= WHAT IS NEEDED =
The entries that follow should be repeated exactly, with no pictures kept.
━━━━━ ENTRIES SUPPLIED ━━━━━
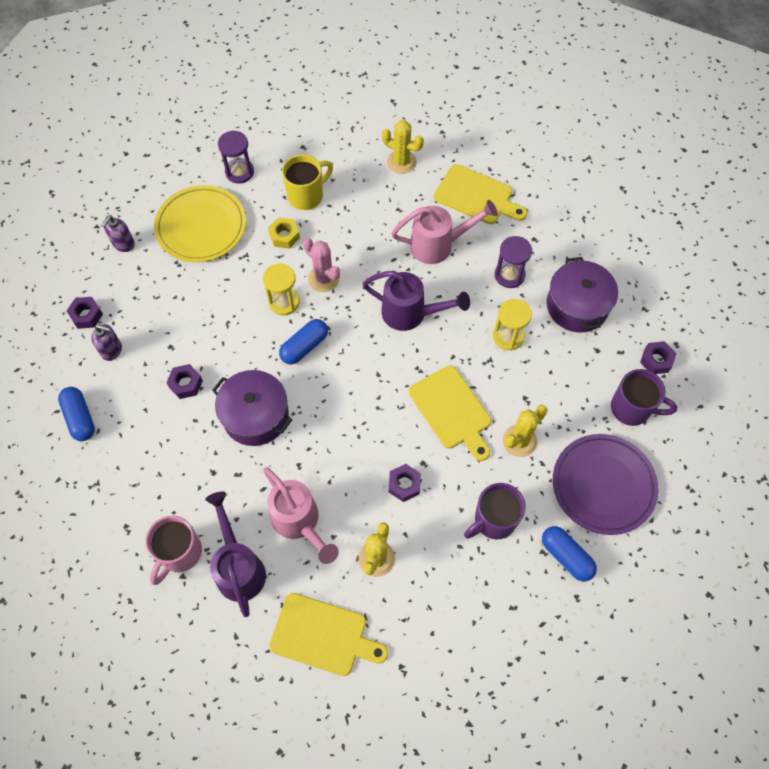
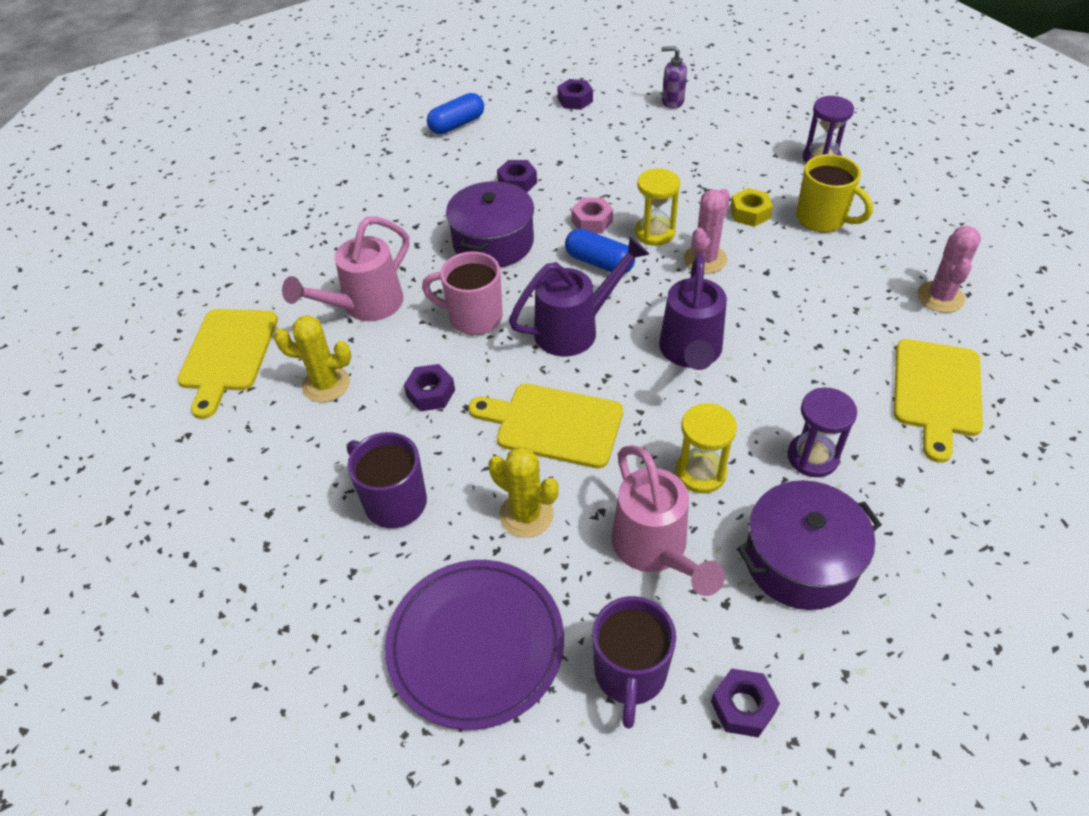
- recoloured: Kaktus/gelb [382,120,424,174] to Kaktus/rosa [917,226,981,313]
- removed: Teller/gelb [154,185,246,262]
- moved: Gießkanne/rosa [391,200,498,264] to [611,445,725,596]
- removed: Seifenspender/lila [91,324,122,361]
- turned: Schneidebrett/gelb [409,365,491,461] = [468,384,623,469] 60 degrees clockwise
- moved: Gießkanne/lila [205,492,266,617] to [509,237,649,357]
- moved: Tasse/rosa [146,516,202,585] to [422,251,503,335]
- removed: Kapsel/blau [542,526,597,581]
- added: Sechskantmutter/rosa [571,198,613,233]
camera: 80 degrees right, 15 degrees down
━━━━━
= RESULT FOR THIS TASK =
- recoloured: Kaktus/gelb [382,120,424,174] to Kaktus/rosa [917,226,981,313]
- removed: Teller/gelb [154,185,246,262]
- moved: Gießkanne/rosa [391,200,498,264] to [611,445,725,596]
- removed: Seifenspender/lila [91,324,122,361]
- turned: Schneidebrett/gelb [409,365,491,461] = [468,384,623,469] 60 degrees clockwise
- moved: Gießkanne/lila [205,492,266,617] to [509,237,649,357]
- moved: Tasse/rosa [146,516,202,585] to [422,251,503,335]
- removed: Kapsel/blau [542,526,597,581]
- added: Sechskantmutter/rosa [571,198,613,233]
camera: 80 degrees right, 15 degrees down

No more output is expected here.